**REQUIREMENT:**
Exact repetition of a range: find the line containing "D105: LED (A GND, K VMID) -> none" and the line containing "R106: 3.3k (GND, VB) -> none" in the material below, then repeat both and all lines between them, leaving pictures out.
Top of SUPPLIED RECORDS
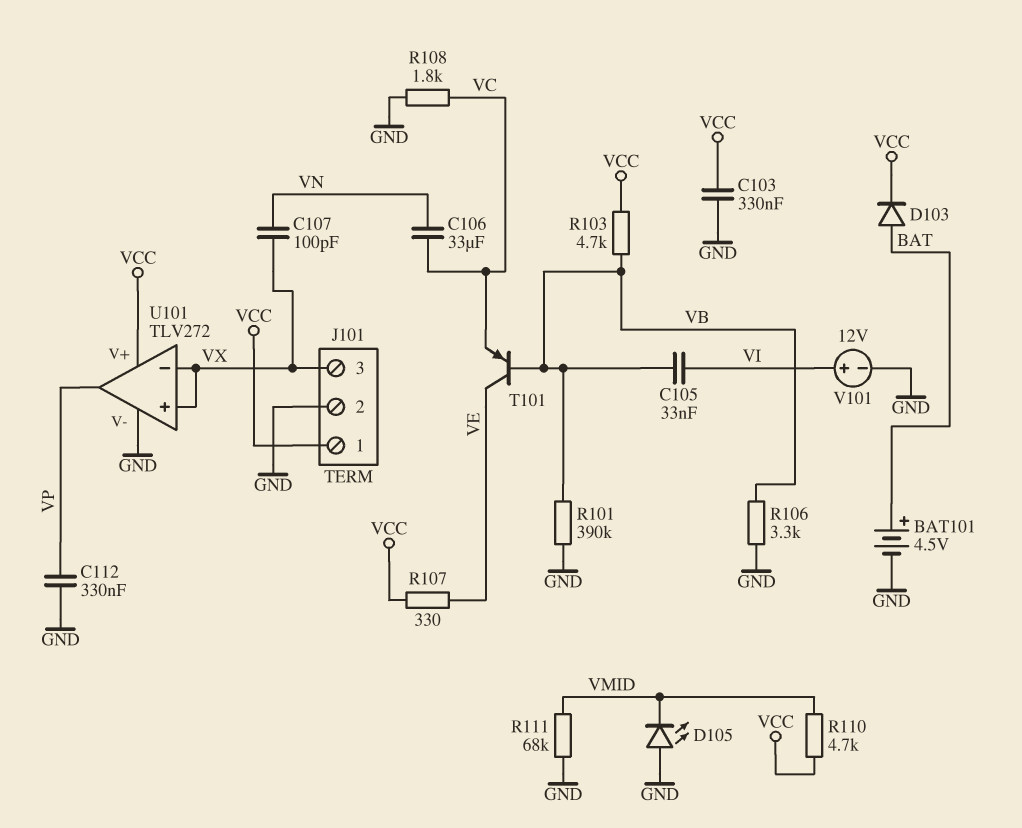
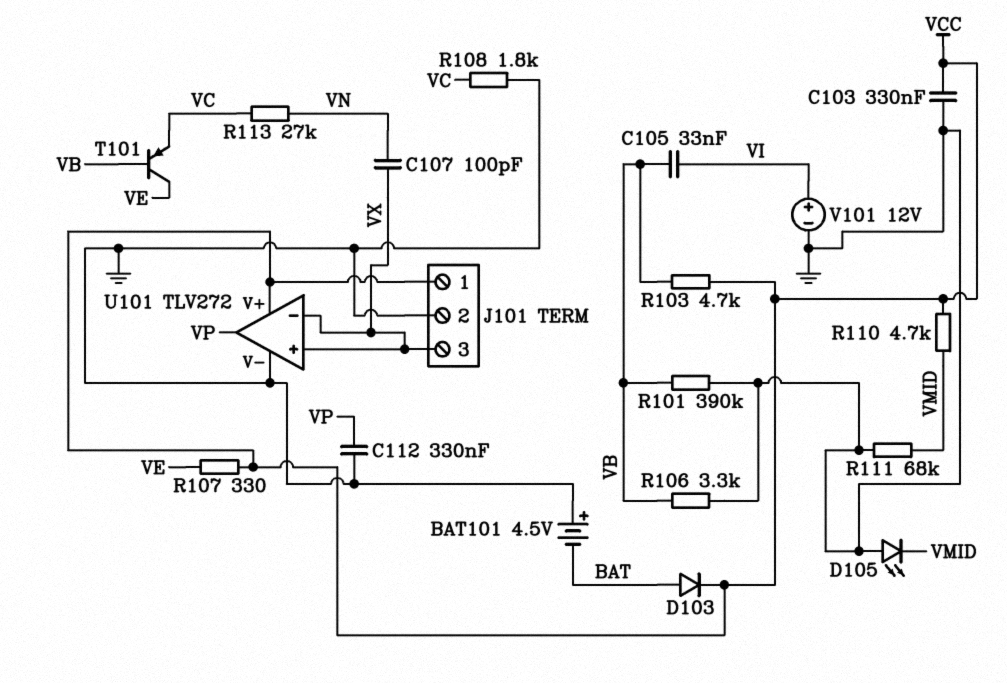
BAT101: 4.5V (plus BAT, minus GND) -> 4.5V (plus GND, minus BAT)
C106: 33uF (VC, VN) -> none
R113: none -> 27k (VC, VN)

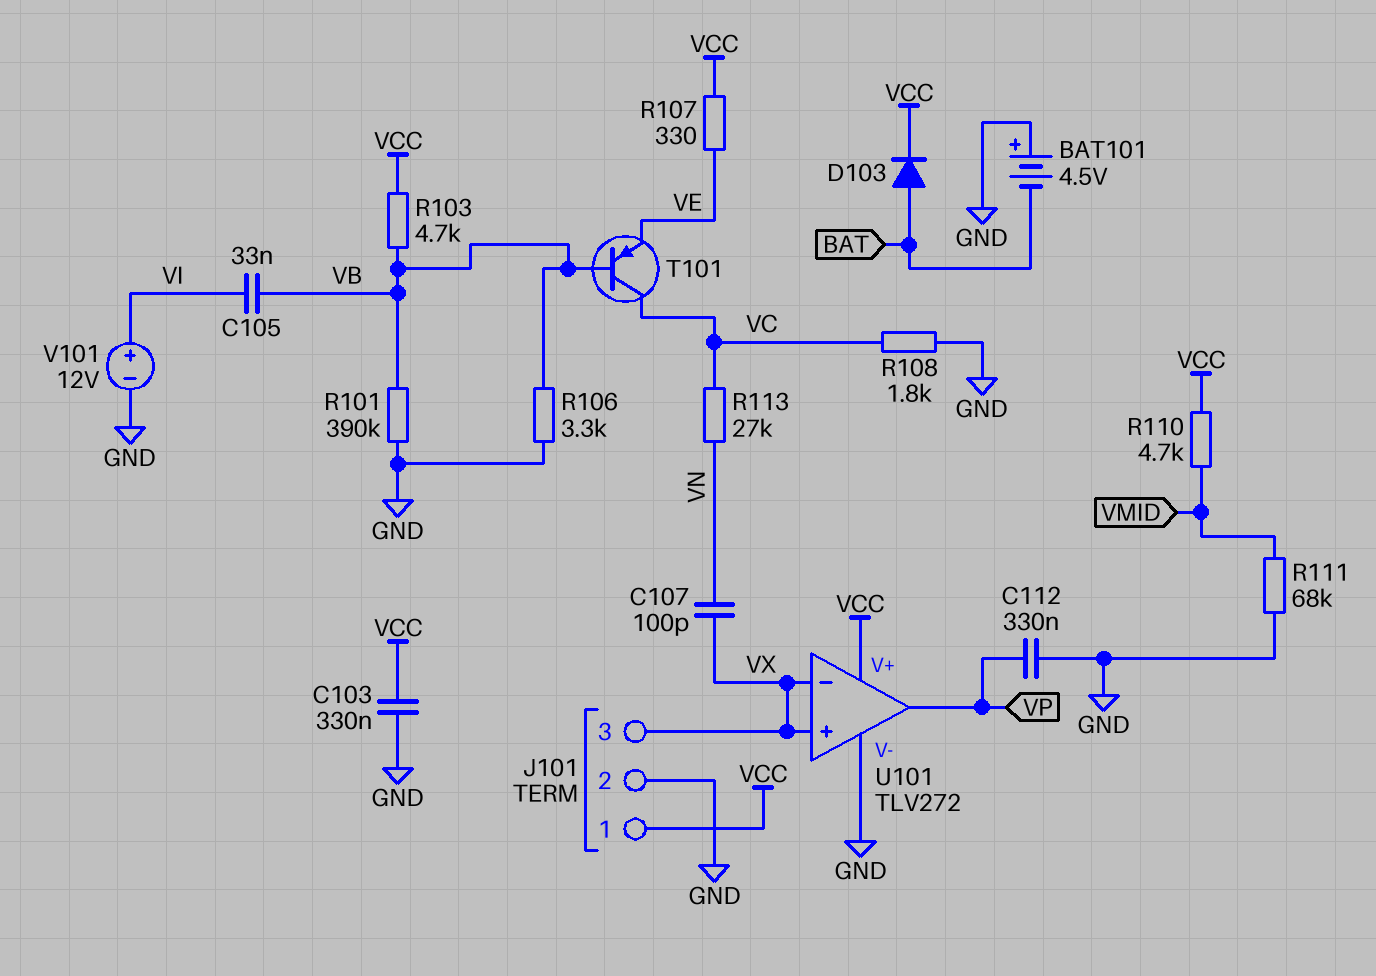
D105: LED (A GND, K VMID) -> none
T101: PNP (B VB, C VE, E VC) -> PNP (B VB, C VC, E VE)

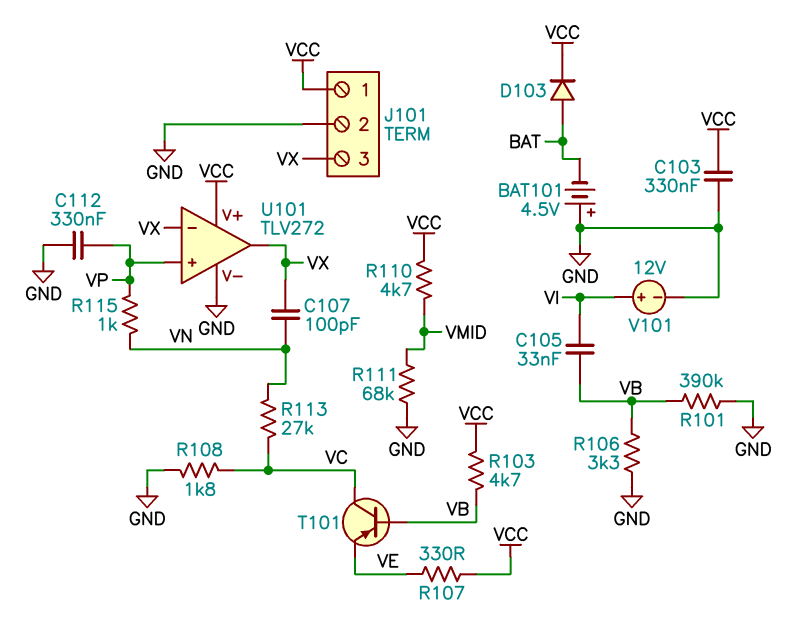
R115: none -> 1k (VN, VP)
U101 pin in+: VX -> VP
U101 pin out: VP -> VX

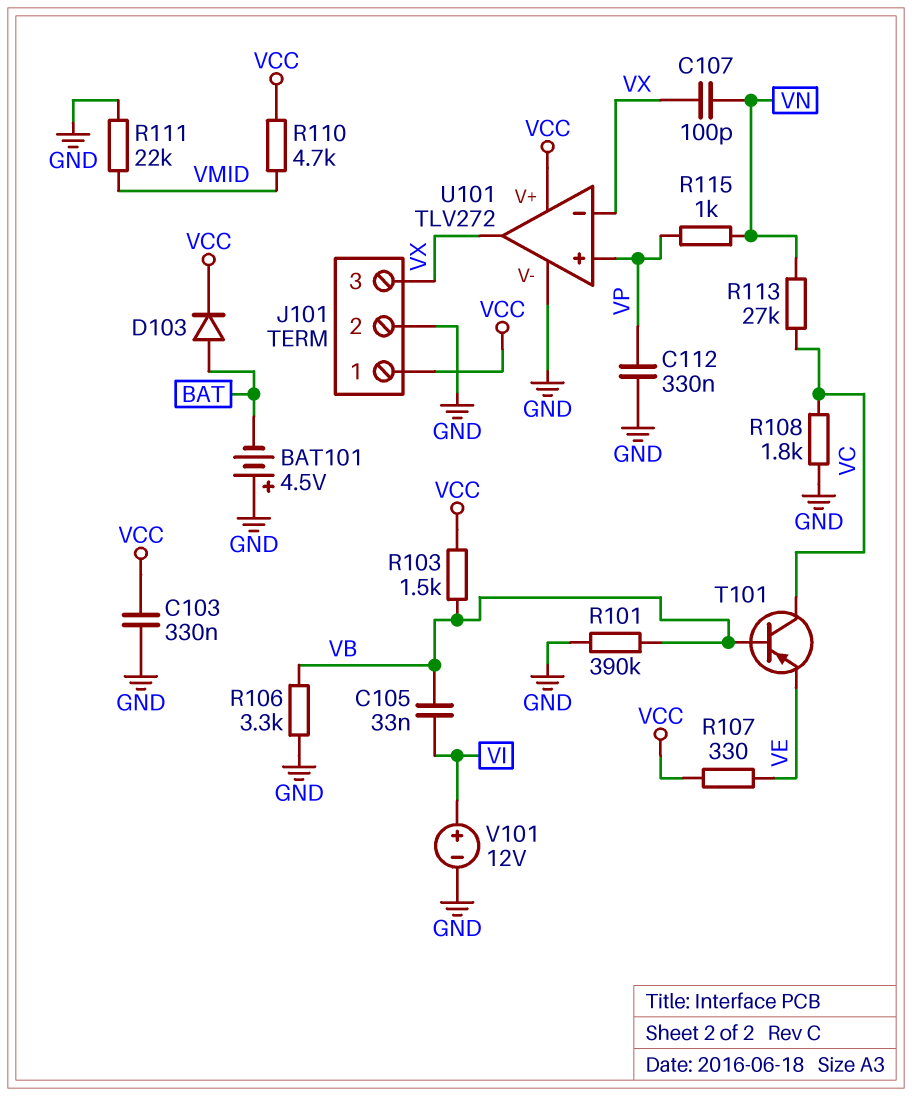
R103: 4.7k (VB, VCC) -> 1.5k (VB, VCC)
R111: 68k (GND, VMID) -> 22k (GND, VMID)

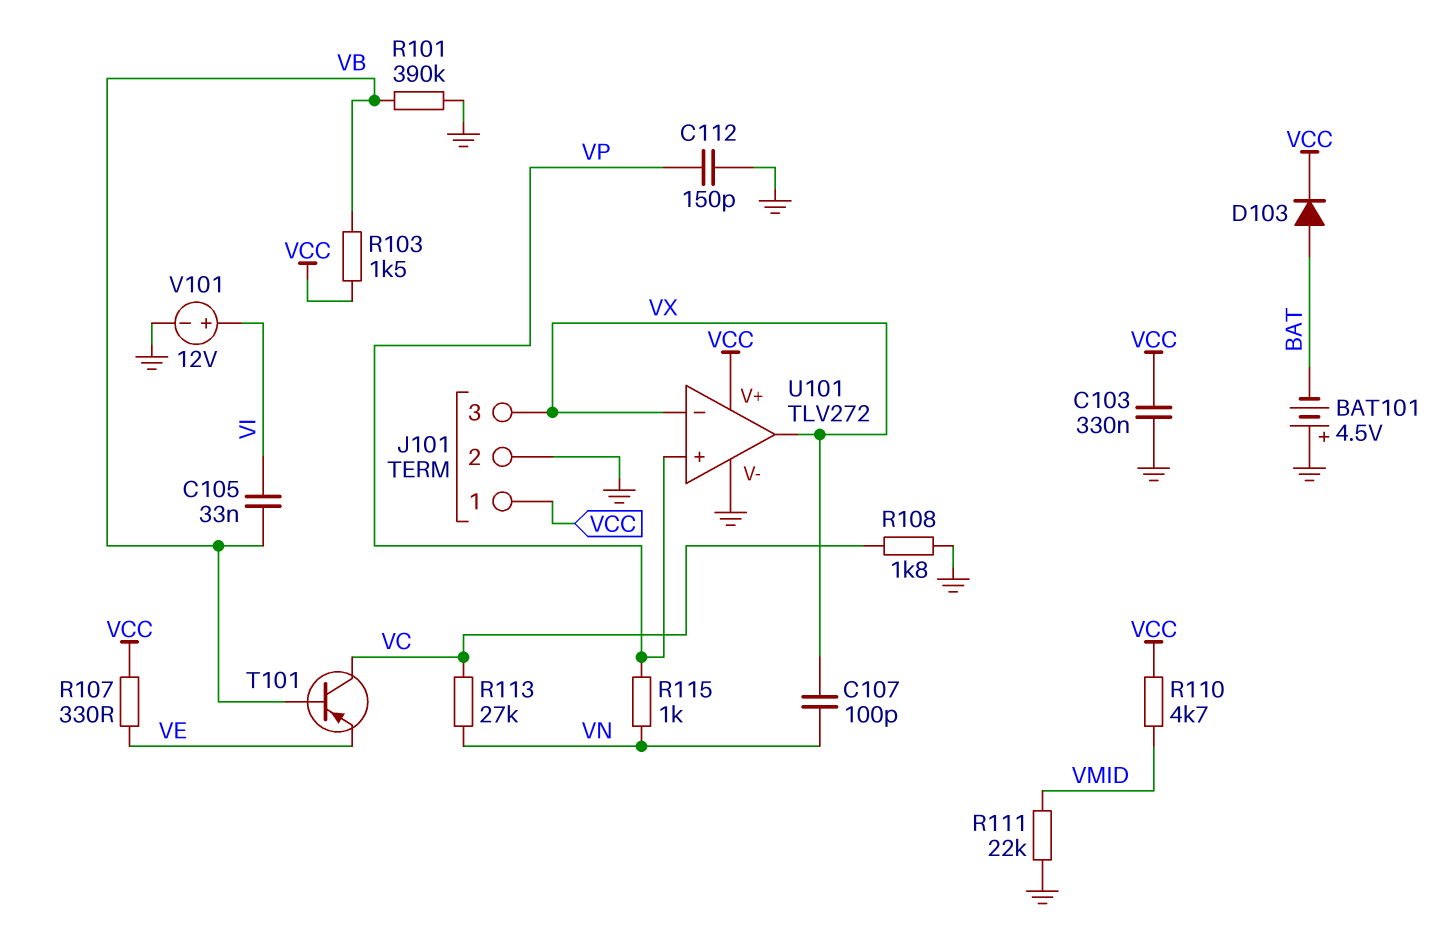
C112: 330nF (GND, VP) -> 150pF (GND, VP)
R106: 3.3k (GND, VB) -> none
Bottom of SUPPLIED RECORDS
Top of SUPPLIED RECORDS
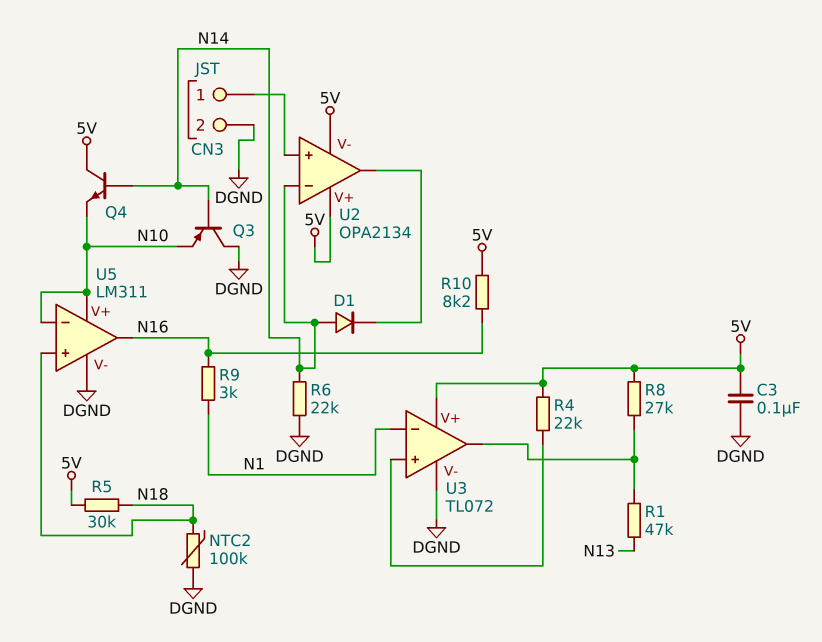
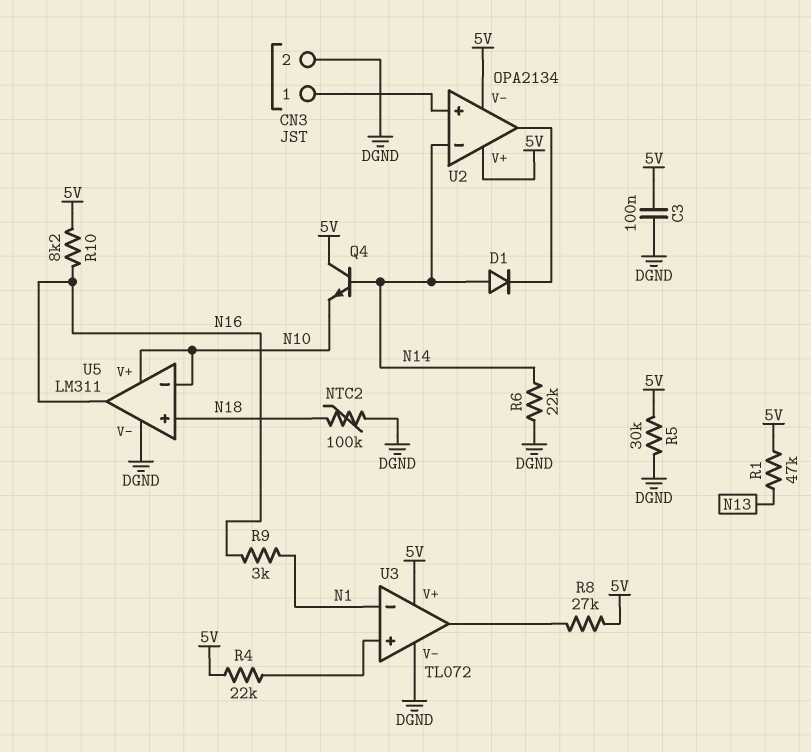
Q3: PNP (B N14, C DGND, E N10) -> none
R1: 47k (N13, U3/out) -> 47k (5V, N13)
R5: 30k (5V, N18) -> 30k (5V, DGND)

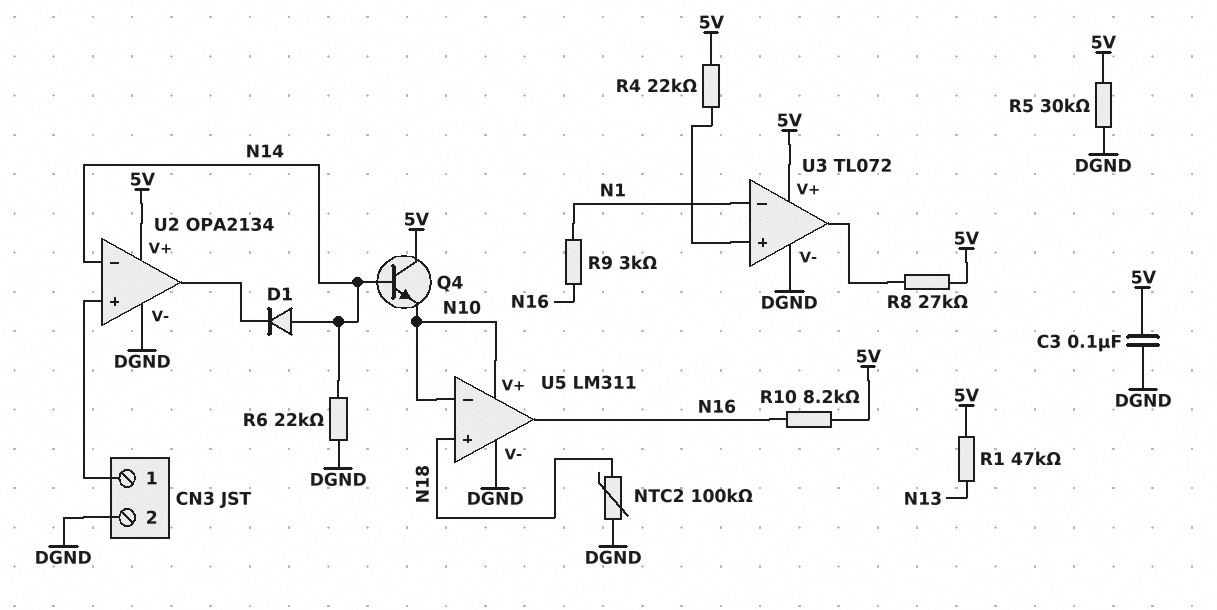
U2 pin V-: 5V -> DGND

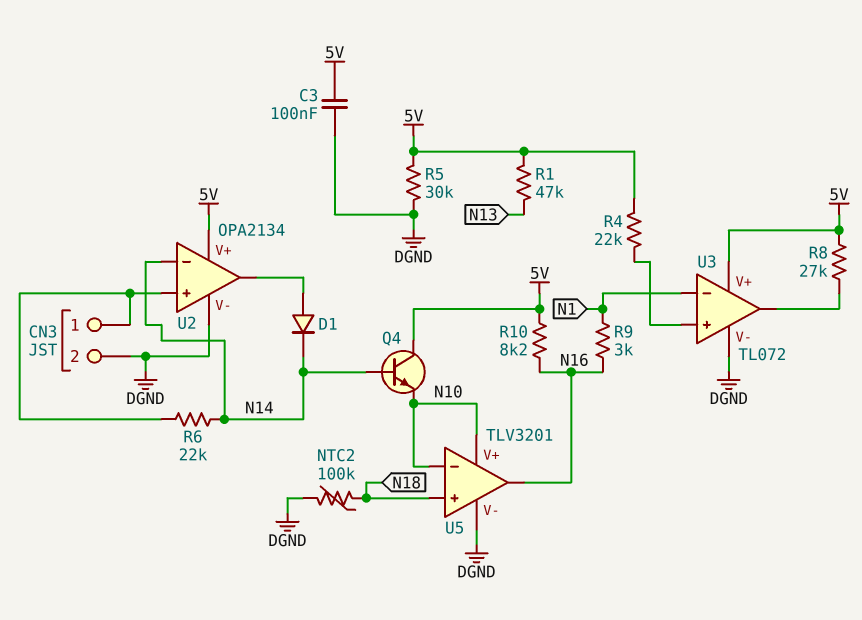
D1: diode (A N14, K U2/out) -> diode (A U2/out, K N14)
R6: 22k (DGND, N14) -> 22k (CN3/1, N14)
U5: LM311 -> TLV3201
Bottom of SUPPLIED RECORDS
**EXPECTED ANSWER:**
D105: LED (A GND, K VMID) -> none
T101: PNP (B VB, C VE, E VC) -> PNP (B VB, C VC, E VE)

R115: none -> 1k (VN, VP)
U101 pin in+: VX -> VP
U101 pin out: VP -> VX

R103: 4.7k (VB, VCC) -> 1.5k (VB, VCC)
R111: 68k (GND, VMID) -> 22k (GND, VMID)

C112: 330nF (GND, VP) -> 150pF (GND, VP)
R106: 3.3k (GND, VB) -> none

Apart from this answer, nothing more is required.